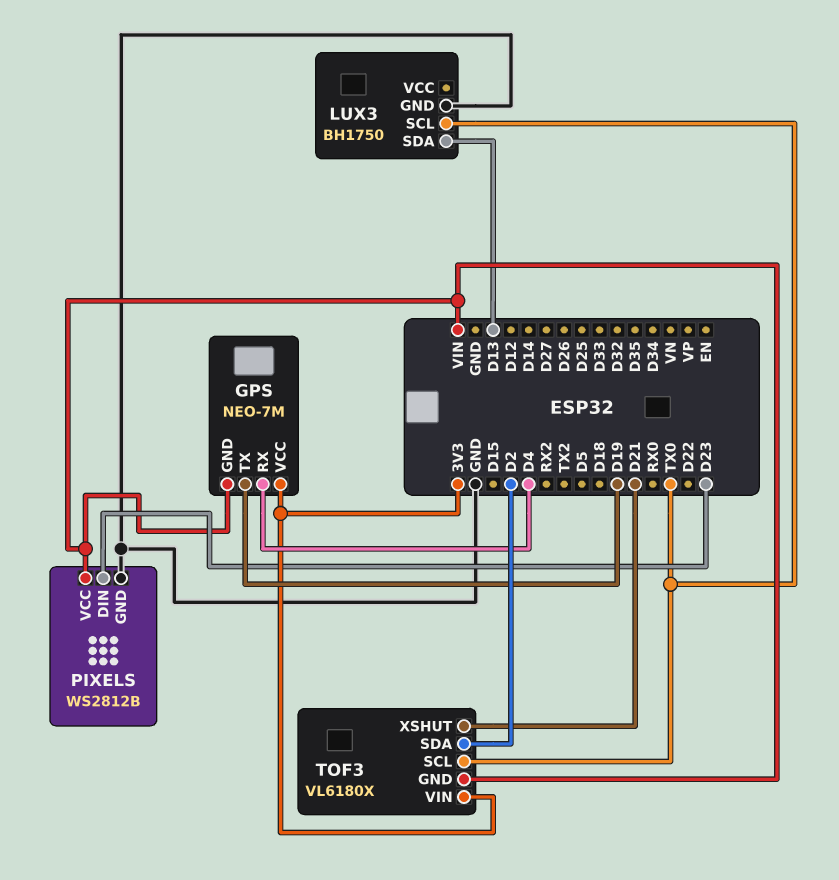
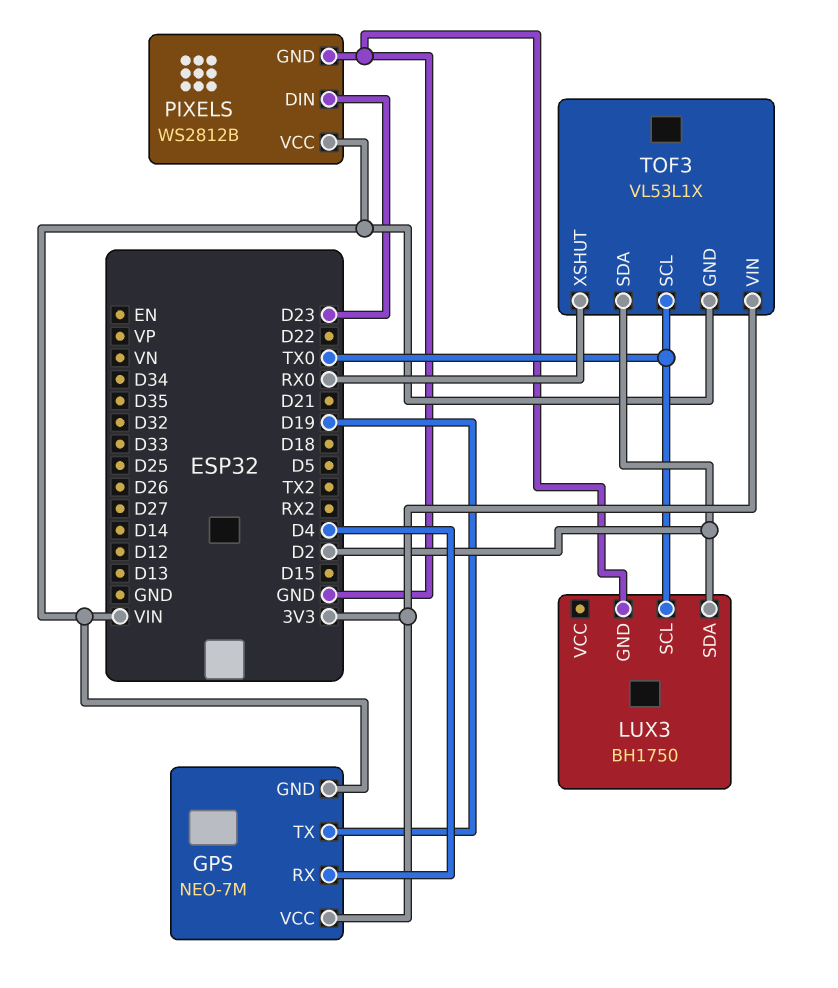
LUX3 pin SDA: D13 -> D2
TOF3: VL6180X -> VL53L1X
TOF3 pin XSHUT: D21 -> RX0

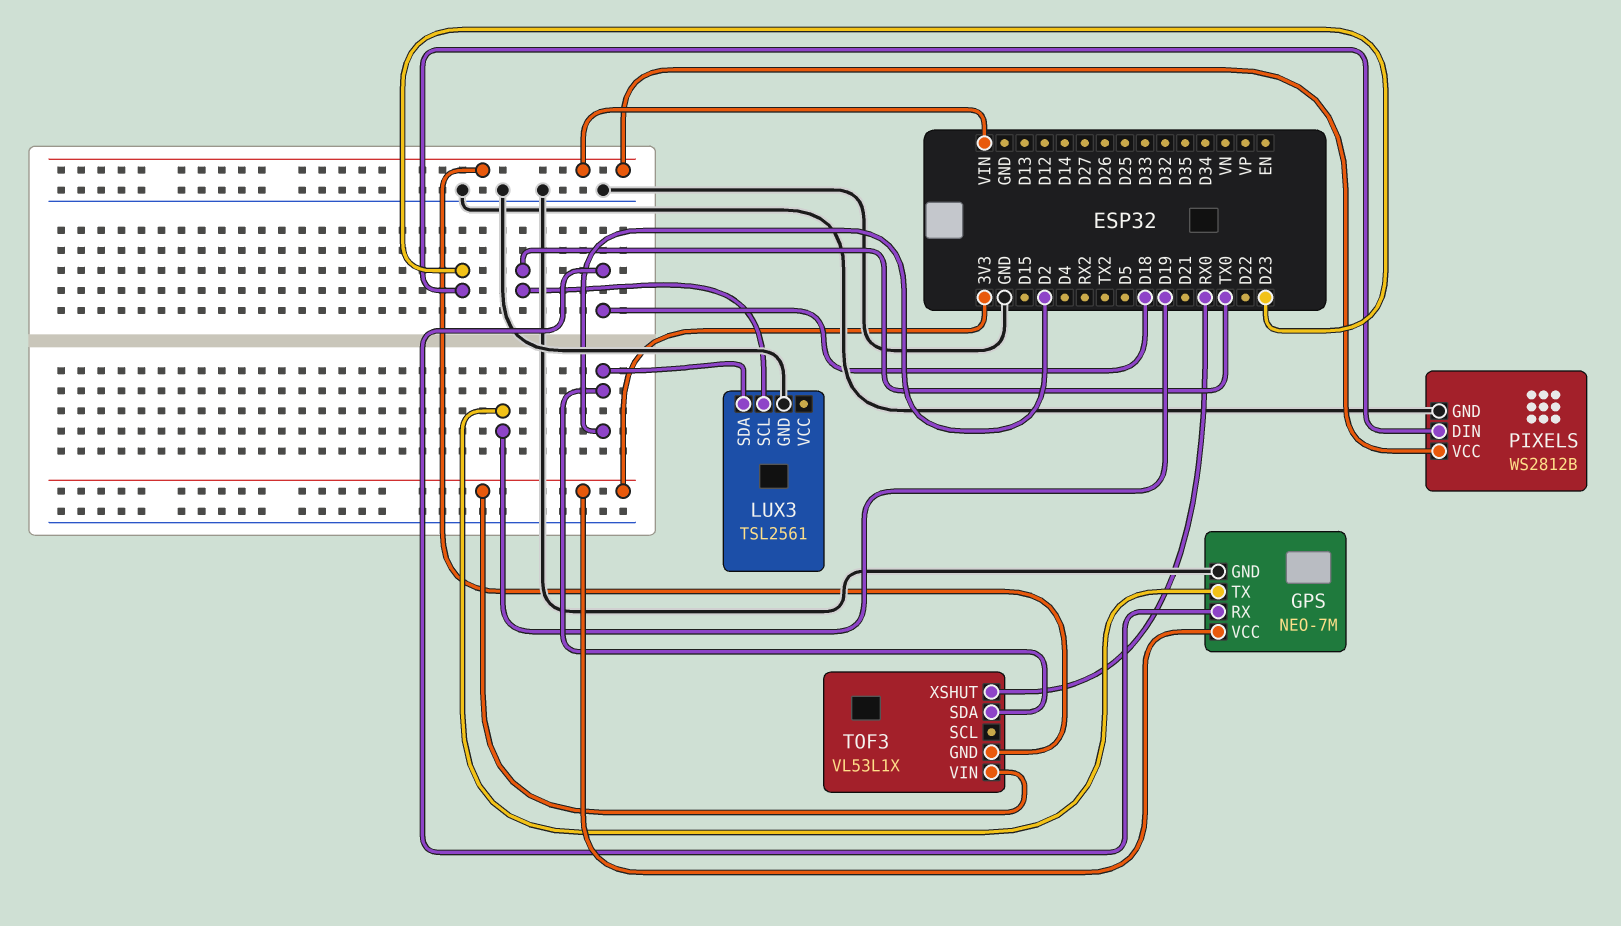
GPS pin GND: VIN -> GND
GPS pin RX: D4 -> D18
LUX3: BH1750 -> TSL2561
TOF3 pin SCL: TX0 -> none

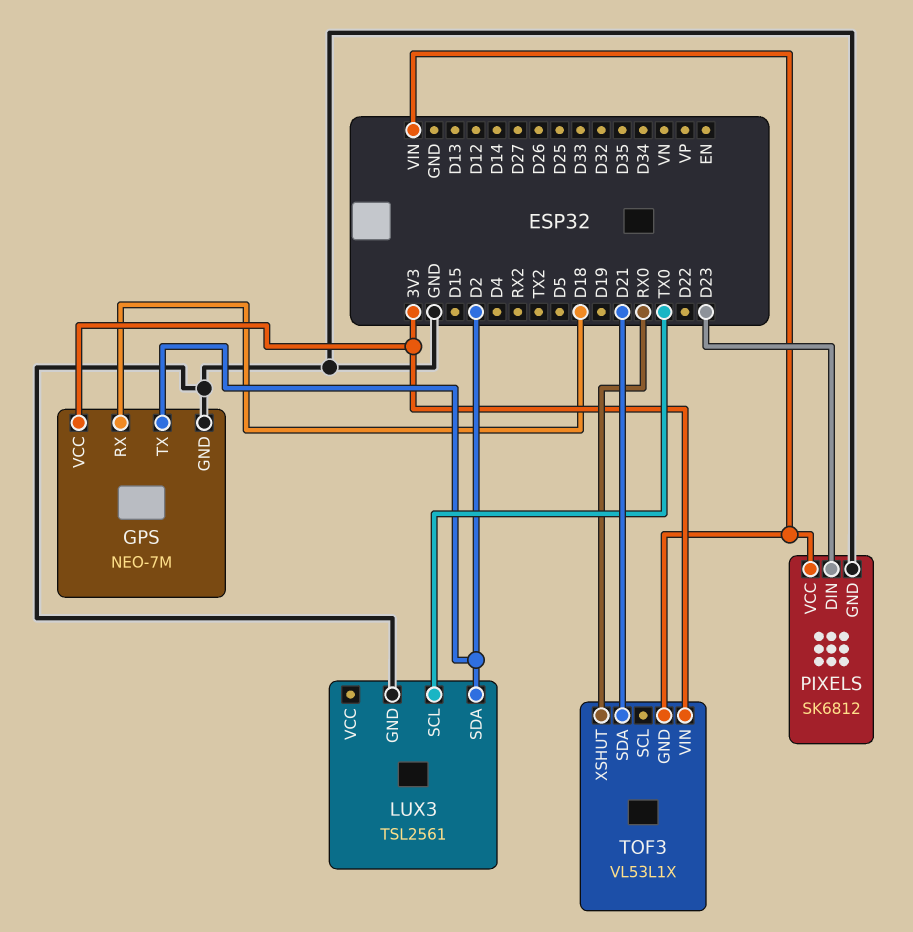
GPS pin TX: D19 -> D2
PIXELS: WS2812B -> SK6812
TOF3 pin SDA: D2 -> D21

### WHAT IS EXPECTED
The line containing "TOF3 pin SCL: TX0 -> none" and each line after it through the end of the listing above are to be written out exactly, without the pictures.

### RESULT FOR THIS TASK
TOF3 pin SCL: TX0 -> none

GPS pin TX: D19 -> D2
PIXELS: WS2812B -> SK6812
TOF3 pin SDA: D2 -> D21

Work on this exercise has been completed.